**The task:** Transcribe the records below word for word, leaving every picture out.

**Supplied entries:**
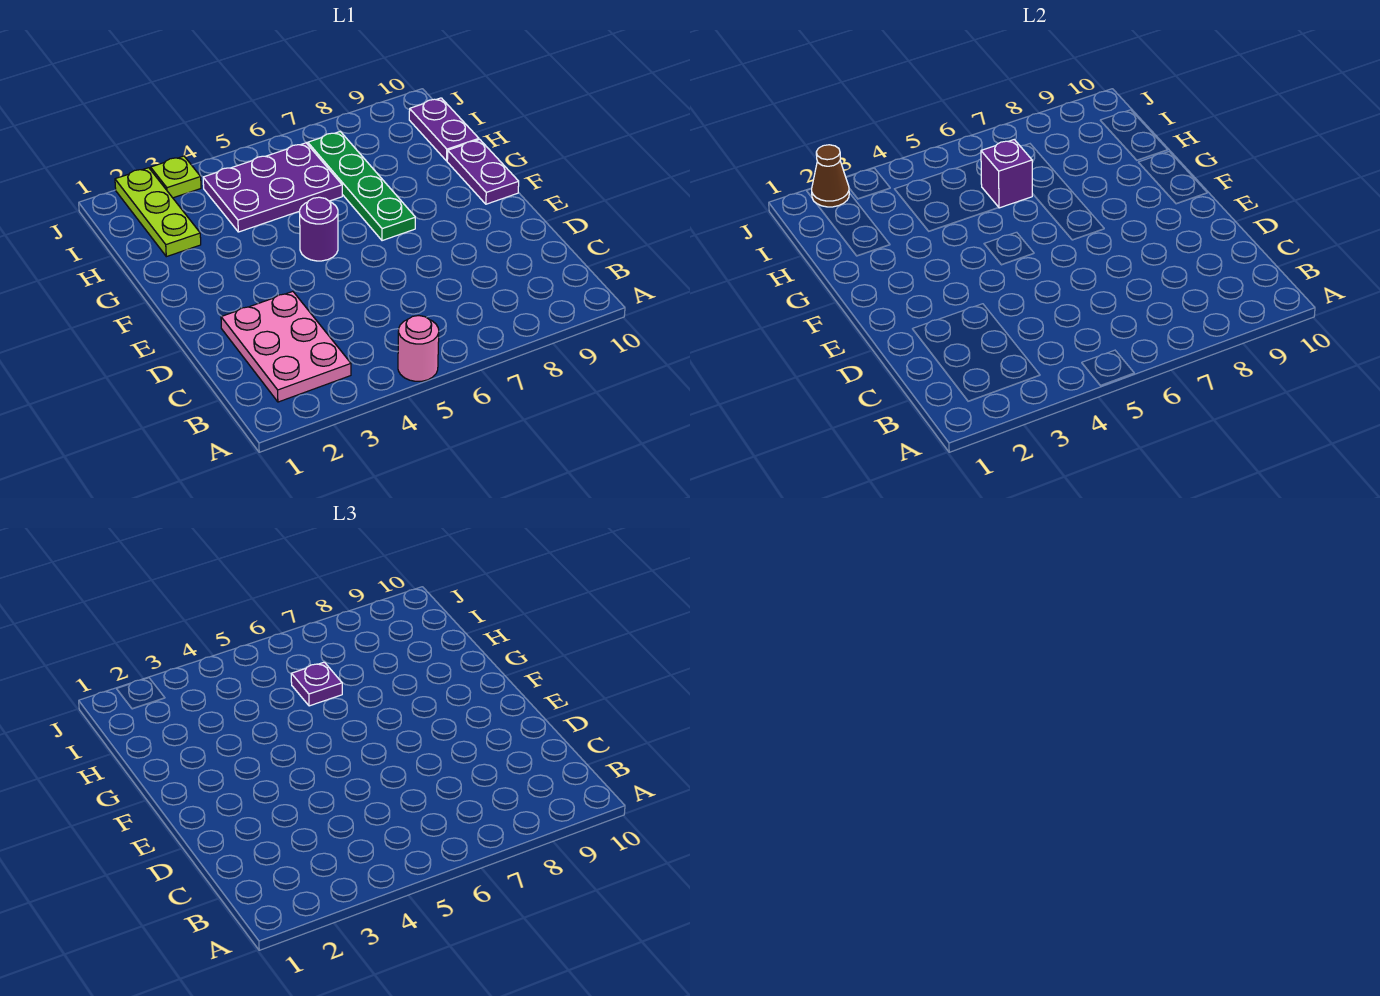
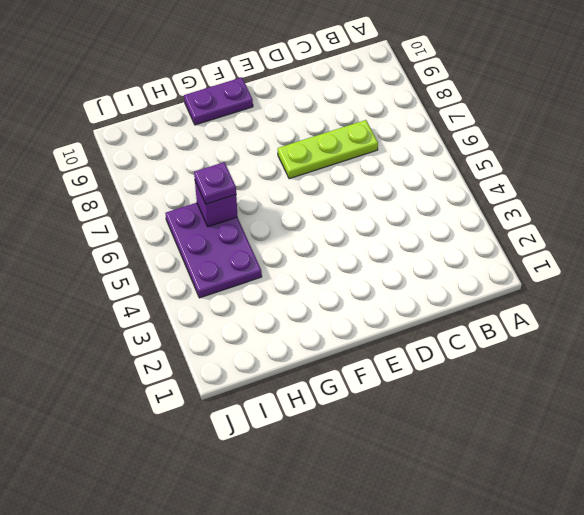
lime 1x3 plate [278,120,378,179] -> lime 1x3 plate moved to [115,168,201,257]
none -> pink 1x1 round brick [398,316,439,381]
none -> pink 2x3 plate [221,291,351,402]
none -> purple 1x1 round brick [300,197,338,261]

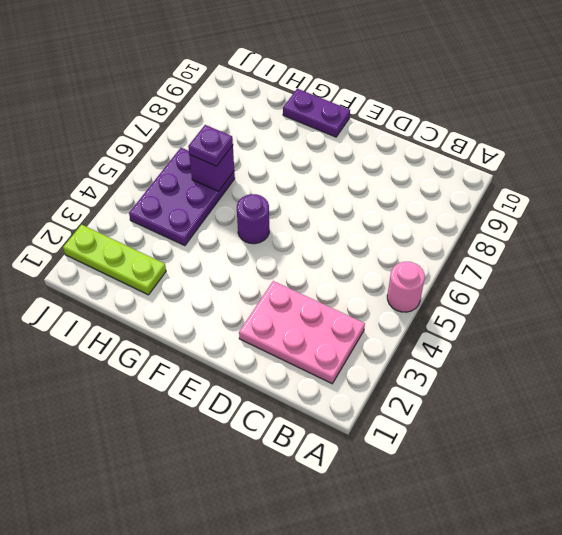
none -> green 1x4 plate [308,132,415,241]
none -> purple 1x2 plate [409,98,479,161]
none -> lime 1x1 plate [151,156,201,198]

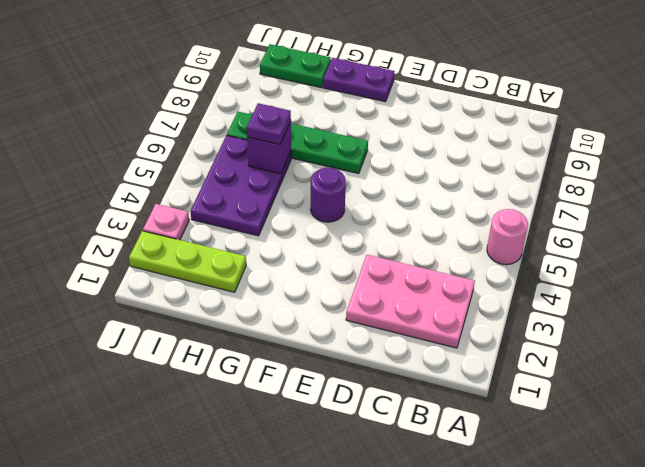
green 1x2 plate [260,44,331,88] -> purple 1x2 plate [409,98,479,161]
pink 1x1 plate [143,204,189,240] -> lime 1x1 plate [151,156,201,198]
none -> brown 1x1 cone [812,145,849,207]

**Response for this exercise:**
lime 1x3 plate [278,120,378,179] -> lime 1x3 plate moved to [115,168,201,257]
none -> pink 1x1 round brick [398,316,439,381]
none -> pink 2x3 plate [221,291,351,402]
none -> purple 1x1 round brick [300,197,338,261]

none -> green 1x4 plate [308,132,415,241]
none -> purple 1x2 plate [409,98,479,161]
none -> lime 1x1 plate [151,156,201,198]

green 1x2 plate [260,44,331,88] -> purple 1x2 plate [409,98,479,161]
pink 1x1 plate [143,204,189,240] -> lime 1x1 plate [151,156,201,198]
none -> brown 1x1 cone [812,145,849,207]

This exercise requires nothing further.